● **Your instructions**
Your output should be the lines from the start of the data through the line containing "camera: 55 degrees right, 0 degrees up", exactly and nothing more.

(Collection entries)
*****
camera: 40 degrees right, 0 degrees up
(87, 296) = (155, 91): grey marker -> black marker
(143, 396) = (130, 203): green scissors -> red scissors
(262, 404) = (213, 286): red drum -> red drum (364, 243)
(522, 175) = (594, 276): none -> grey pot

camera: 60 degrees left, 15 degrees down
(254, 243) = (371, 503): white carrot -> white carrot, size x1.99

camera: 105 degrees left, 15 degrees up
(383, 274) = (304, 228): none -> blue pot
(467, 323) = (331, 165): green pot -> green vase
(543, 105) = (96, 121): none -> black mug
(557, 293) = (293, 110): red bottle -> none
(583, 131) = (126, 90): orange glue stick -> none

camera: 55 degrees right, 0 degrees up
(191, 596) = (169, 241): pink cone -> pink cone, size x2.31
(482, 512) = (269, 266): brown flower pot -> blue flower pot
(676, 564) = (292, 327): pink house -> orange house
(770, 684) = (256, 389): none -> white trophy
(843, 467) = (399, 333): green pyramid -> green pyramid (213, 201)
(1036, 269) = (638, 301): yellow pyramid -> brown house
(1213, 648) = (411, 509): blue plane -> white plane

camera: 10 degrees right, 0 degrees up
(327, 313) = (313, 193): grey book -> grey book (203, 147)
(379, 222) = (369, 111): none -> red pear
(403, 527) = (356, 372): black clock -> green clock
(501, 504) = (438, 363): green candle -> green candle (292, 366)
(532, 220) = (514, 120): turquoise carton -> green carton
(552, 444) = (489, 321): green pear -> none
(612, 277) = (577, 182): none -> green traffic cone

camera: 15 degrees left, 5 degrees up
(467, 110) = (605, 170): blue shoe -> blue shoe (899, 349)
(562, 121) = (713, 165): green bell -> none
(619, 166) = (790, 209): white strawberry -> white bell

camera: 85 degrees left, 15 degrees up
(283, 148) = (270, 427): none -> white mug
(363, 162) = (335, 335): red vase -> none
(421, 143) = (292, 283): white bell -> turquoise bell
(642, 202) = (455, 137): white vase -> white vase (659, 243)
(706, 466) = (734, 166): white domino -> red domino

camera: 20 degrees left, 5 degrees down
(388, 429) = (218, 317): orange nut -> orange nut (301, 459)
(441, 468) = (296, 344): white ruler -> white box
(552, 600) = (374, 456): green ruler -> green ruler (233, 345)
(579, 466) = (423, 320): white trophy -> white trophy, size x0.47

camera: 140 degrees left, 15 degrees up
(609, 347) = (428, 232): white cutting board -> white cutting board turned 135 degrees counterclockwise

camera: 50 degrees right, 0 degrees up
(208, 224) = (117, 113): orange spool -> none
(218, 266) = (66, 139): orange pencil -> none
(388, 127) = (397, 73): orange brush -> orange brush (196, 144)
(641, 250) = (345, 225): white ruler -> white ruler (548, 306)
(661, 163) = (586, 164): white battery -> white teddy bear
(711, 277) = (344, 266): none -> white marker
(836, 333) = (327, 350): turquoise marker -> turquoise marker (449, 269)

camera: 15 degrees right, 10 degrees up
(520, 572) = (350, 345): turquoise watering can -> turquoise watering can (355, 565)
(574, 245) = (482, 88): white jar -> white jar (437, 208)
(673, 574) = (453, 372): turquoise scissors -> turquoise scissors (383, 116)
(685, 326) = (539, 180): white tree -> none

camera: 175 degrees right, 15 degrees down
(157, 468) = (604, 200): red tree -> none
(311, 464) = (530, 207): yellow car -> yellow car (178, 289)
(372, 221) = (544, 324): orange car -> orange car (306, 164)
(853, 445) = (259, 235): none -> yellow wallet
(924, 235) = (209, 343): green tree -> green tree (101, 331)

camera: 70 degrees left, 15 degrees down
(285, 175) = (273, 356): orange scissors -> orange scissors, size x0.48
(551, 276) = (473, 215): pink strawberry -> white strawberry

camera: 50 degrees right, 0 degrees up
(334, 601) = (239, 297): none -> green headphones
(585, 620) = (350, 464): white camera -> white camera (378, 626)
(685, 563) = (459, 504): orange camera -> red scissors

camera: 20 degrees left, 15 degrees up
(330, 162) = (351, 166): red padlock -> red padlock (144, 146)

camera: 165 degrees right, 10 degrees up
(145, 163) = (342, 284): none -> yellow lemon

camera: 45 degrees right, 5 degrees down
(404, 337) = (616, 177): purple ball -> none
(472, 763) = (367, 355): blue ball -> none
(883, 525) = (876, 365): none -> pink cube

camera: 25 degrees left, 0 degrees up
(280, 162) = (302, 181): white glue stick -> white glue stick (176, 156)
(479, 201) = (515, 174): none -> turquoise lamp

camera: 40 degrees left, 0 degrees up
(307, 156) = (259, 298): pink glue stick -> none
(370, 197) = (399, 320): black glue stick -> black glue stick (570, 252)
*****
● **Answer section**
camera: 40 degrees right, 0 degrees up
(87, 296) = (155, 91): grey marker -> black marker
(143, 396) = (130, 203): green scissors -> red scissors
(262, 404) = (213, 286): red drum -> red drum (364, 243)
(522, 175) = (594, 276): none -> grey pot

camera: 60 degrees left, 15 degrees down
(254, 243) = (371, 503): white carrot -> white carrot, size x1.99

camera: 105 degrees left, 15 degrees up
(383, 274) = (304, 228): none -> blue pot
(467, 323) = (331, 165): green pot -> green vase
(543, 105) = (96, 121): none -> black mug
(557, 293) = (293, 110): red bottle -> none
(583, 131) = (126, 90): orange glue stick -> none

camera: 55 degrees right, 0 degrees up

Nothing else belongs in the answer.